[Opening DATA UNDER STUDY section]

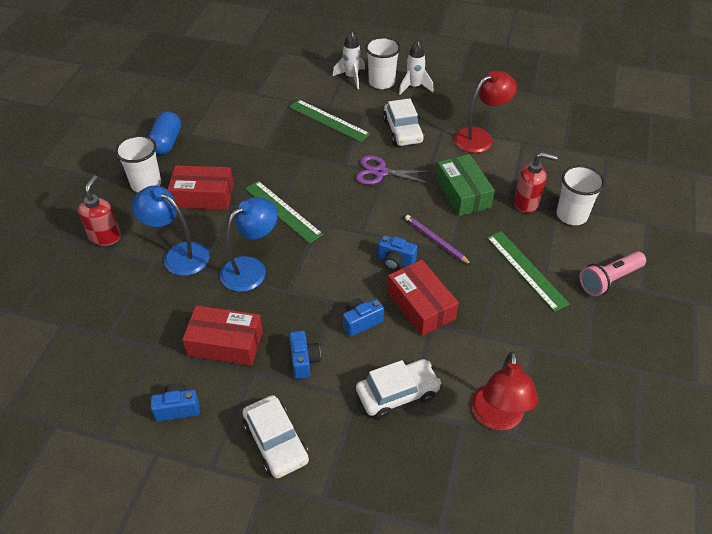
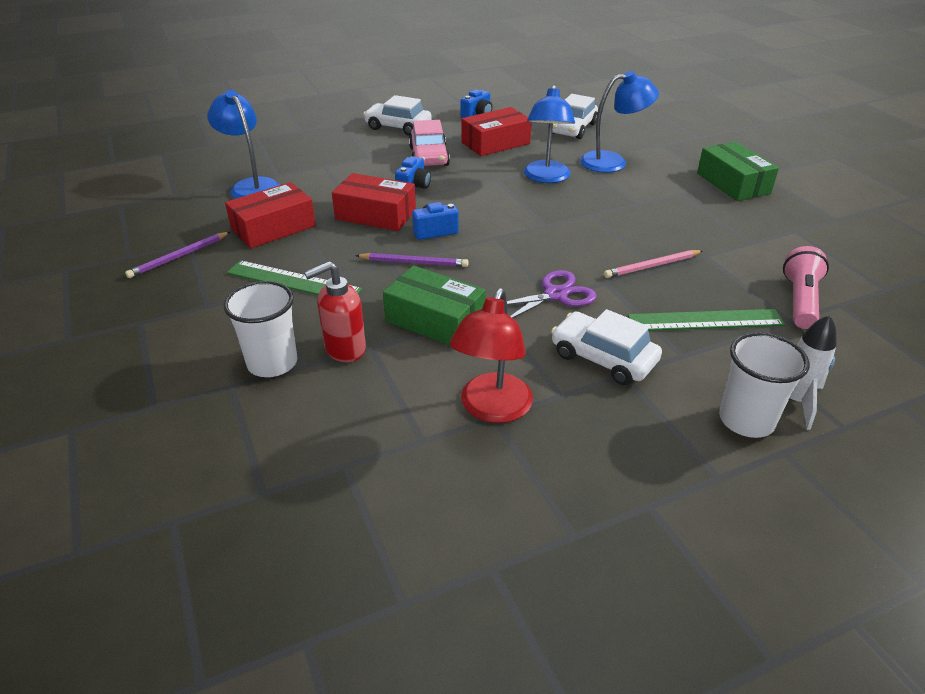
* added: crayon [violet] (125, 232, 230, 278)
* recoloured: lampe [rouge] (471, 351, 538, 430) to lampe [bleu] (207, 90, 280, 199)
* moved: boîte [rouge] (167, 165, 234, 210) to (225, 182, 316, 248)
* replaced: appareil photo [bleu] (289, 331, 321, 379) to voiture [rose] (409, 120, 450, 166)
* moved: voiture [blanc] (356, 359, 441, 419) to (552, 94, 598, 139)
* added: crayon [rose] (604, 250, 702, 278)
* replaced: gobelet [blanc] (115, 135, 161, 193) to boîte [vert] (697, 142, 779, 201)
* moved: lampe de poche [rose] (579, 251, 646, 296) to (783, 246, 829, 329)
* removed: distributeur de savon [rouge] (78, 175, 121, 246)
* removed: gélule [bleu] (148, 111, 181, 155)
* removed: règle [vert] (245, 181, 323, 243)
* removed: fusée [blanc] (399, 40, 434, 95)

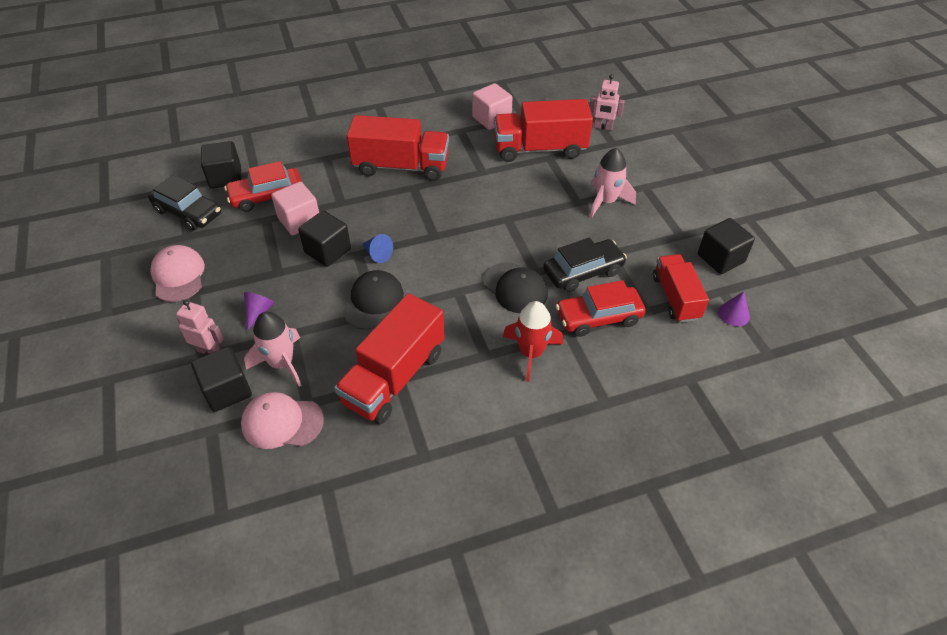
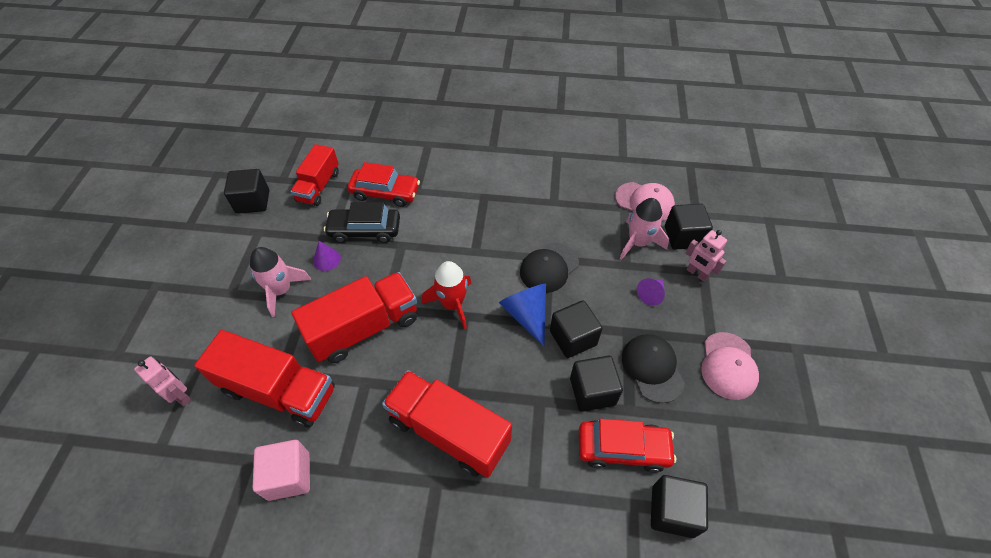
* moved: camion [rouge] (334, 293, 445, 424) to (291, 272, 417, 363)
* moved: cône [violet] (718, 291, 750, 327) to (313, 241, 341, 271)
* moved: fusée [rouge] (503, 301, 563, 382) to (422, 261, 472, 329)
* resized: cône [bleu] (363, 234, 393, 263) = (499, 284, 546, 347) x1.70
* recoloured: cube [rose] (271, 182, 319, 235) to cube [noir] (570, 356, 623, 412)
* moved: casquette [noir] (483, 263, 548, 313) to (622, 334, 685, 403)
* removed: voiture [noir] (148, 175, 221, 231)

[Closing DATA UNDER STUDY section]

== WHAT THE EXERCISE ASKS ==
Return every line of the listing above that contains "cône".

== SOLUTION FOR THIS TASK ==
* moved: cône [violet] (718, 291, 750, 327) to (313, 241, 341, 271)
* resized: cône [bleu] (363, 234, 393, 263) = (499, 284, 546, 347) x1.70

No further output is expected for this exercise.